Change detection data
######
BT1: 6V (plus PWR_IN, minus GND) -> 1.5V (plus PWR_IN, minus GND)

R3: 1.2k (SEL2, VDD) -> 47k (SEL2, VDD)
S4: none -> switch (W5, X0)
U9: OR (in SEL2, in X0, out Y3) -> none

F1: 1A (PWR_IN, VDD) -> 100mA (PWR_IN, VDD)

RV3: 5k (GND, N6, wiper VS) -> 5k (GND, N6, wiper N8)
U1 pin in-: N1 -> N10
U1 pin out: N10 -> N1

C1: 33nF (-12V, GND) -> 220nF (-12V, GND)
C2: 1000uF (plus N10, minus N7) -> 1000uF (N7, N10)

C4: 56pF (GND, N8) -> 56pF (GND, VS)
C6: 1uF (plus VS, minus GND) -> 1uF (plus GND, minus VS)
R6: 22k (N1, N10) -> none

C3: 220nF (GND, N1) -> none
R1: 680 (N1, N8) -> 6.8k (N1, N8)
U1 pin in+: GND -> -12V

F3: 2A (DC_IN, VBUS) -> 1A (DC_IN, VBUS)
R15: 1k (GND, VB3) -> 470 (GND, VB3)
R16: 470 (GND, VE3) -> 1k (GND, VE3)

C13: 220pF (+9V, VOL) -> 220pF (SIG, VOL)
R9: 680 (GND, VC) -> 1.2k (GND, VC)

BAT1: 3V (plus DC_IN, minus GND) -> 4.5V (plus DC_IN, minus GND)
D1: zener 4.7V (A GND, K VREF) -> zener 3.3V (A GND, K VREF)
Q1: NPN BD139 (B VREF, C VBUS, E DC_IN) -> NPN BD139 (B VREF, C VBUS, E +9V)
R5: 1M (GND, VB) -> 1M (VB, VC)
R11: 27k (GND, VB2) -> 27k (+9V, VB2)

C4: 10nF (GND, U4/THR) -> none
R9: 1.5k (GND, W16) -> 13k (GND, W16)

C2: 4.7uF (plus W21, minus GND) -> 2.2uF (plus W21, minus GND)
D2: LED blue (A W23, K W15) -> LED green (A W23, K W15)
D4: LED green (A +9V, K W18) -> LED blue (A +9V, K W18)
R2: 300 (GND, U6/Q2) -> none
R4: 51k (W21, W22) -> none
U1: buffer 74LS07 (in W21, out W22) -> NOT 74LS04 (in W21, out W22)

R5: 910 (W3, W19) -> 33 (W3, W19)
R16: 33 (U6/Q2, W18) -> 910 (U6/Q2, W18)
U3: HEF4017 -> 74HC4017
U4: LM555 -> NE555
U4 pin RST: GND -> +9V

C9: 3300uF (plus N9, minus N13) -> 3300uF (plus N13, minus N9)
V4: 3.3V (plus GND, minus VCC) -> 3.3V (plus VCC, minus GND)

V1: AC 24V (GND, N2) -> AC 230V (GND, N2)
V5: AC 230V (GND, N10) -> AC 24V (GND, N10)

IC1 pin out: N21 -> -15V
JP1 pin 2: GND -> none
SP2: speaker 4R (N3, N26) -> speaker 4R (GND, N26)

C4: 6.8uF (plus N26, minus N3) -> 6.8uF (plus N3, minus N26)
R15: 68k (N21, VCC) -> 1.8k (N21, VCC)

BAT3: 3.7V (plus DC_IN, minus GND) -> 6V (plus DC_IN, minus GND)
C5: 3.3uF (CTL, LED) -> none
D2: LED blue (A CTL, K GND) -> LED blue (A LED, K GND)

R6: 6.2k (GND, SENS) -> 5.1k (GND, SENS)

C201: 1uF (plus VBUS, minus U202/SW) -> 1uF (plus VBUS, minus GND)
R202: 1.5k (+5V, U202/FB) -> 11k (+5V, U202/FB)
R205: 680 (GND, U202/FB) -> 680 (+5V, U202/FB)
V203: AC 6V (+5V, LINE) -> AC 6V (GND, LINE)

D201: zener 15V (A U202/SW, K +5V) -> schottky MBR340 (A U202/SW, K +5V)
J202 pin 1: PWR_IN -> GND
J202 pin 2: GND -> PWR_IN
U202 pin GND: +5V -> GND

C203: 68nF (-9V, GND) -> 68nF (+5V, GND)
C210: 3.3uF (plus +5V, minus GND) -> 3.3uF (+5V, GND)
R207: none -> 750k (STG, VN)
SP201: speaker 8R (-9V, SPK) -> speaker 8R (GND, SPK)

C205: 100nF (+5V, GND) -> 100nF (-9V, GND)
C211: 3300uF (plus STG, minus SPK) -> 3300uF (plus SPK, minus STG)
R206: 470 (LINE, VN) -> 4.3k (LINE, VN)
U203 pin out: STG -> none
######
### What you need to do
From the entries above, restate word for word the lines from the line containing "R4: 51k (W21, W22) -> none" to the line containing "U4 pin RST: GND -> +9V", both ends included, and nothing more.

### Exercise solution
R4: 51k (W21, W22) -> none
U1: buffer 74LS07 (in W21, out W22) -> NOT 74LS04 (in W21, out W22)

R5: 910 (W3, W19) -> 33 (W3, W19)
R16: 33 (U6/Q2, W18) -> 910 (U6/Q2, W18)
U3: HEF4017 -> 74HC4017
U4: LM555 -> NE555
U4 pin RST: GND -> +9V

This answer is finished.